__Data excerpts__.
Content starts

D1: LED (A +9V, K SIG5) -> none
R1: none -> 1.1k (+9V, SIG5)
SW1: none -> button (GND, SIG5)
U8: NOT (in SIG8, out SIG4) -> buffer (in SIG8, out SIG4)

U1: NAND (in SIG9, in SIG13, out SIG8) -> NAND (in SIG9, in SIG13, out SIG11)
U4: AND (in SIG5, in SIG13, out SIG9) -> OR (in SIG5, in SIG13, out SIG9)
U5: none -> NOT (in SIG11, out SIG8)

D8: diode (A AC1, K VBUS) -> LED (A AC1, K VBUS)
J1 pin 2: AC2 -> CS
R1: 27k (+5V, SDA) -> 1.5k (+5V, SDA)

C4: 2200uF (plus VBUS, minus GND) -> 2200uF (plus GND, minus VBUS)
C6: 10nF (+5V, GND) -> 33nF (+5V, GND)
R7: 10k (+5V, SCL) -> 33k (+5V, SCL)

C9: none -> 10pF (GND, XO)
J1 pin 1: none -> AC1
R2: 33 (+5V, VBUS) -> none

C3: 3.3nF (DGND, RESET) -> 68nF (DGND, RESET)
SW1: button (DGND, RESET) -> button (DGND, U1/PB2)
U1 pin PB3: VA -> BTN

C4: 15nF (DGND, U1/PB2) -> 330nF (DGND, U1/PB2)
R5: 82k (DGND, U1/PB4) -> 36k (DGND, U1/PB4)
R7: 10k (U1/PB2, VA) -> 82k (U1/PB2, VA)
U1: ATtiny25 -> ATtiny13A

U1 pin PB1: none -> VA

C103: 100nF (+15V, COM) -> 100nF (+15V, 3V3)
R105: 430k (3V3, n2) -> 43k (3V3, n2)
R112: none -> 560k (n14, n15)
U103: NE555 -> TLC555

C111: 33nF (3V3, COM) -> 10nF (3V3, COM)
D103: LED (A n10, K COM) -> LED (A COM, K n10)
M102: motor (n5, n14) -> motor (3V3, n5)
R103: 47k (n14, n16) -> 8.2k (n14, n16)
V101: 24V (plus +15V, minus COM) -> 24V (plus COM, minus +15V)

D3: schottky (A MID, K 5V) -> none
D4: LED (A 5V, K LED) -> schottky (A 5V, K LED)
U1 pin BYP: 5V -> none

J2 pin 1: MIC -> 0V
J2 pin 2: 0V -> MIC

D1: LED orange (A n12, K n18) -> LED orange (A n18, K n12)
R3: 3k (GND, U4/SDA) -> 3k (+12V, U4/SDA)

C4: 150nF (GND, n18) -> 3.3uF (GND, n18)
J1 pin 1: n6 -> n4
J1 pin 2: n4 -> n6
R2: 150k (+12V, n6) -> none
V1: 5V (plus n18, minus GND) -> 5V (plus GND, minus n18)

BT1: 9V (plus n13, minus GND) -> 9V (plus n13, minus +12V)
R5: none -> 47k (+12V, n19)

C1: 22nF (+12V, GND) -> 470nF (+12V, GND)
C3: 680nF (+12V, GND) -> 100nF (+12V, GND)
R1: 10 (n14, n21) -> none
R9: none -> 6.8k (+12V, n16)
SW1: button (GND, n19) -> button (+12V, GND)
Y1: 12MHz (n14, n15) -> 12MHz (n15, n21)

Content ends

Each record should be returned precisely as written.

__EXERCISE SOLUTION__.
D1: LED (A +9V, K SIG5) -> none
R1: none -> 1.1k (+9V, SIG5)
SW1: none -> button (GND, SIG5)
U8: NOT (in SIG8, out SIG4) -> buffer (in SIG8, out SIG4)

U1: NAND (in SIG9, in SIG13, out SIG8) -> NAND (in SIG9, in SIG13, out SIG11)
U4: AND (in SIG5, in SIG13, out SIG9) -> OR (in SIG5, in SIG13, out SIG9)
U5: none -> NOT (in SIG11, out SIG8)

D8: diode (A AC1, K VBUS) -> LED (A AC1, K VBUS)
J1 pin 2: AC2 -> CS
R1: 27k (+5V, SDA) -> 1.5k (+5V, SDA)

C4: 2200uF (plus VBUS, minus GND) -> 2200uF (plus GND, minus VBUS)
C6: 10nF (+5V, GND) -> 33nF (+5V, GND)
R7: 10k (+5V, SCL) -> 33k (+5V, SCL)

C9: none -> 10pF (GND, XO)
J1 pin 1: none -> AC1
R2: 33 (+5V, VBUS) -> none

C3: 3.3nF (DGND, RESET) -> 68nF (DGND, RESET)
SW1: button (DGND, RESET) -> button (DGND, U1/PB2)
U1 pin PB3: VA -> BTN

C4: 15nF (DGND, U1/PB2) -> 330nF (DGND, U1/PB2)
R5: 82k (DGND, U1/PB4) -> 36k (DGND, U1/PB4)
R7: 10k (U1/PB2, VA) -> 82k (U1/PB2, VA)
U1: ATtiny25 -> ATtiny13A

U1 pin PB1: none -> VA

C103: 100nF (+15V, COM) -> 100nF (+15V, 3V3)
R105: 430k (3V3, n2) -> 43k (3V3, n2)
R112: none -> 560k (n14, n15)
U103: NE555 -> TLC555

C111: 33nF (3V3, COM) -> 10nF (3V3, COM)
D103: LED (A n10, K COM) -> LED (A COM, K n10)
M102: motor (n5, n14) -> motor (3V3, n5)
R103: 47k (n14, n16) -> 8.2k (n14, n16)
V101: 24V (plus +15V, minus COM) -> 24V (plus COM, minus +15V)

D3: schottky (A MID, K 5V) -> none
D4: LED (A 5V, K LED) -> schottky (A 5V, K LED)
U1 pin BYP: 5V -> none

J2 pin 1: MIC -> 0V
J2 pin 2: 0V -> MIC

D1: LED orange (A n12, K n18) -> LED orange (A n18, K n12)
R3: 3k (GND, U4/SDA) -> 3k (+12V, U4/SDA)

C4: 150nF (GND, n18) -> 3.3uF (GND, n18)
J1 pin 1: n6 -> n4
J1 pin 2: n4 -> n6
R2: 150k (+12V, n6) -> none
V1: 5V (plus n18, minus GND) -> 5V (plus GND, minus n18)

BT1: 9V (plus n13, minus GND) -> 9V (plus n13, minus +12V)
R5: none -> 47k (+12V, n19)

C1: 22nF (+12V, GND) -> 470nF (+12V, GND)
C3: 680nF (+12V, GND) -> 100nF (+12V, GND)
R1: 10 (n14, n21) -> none
R9: none -> 6.8k (+12V, n16)
SW1: button (GND, n19) -> button (+12V, GND)
Y1: 12MHz (n14, n15) -> 12MHz (n15, n21)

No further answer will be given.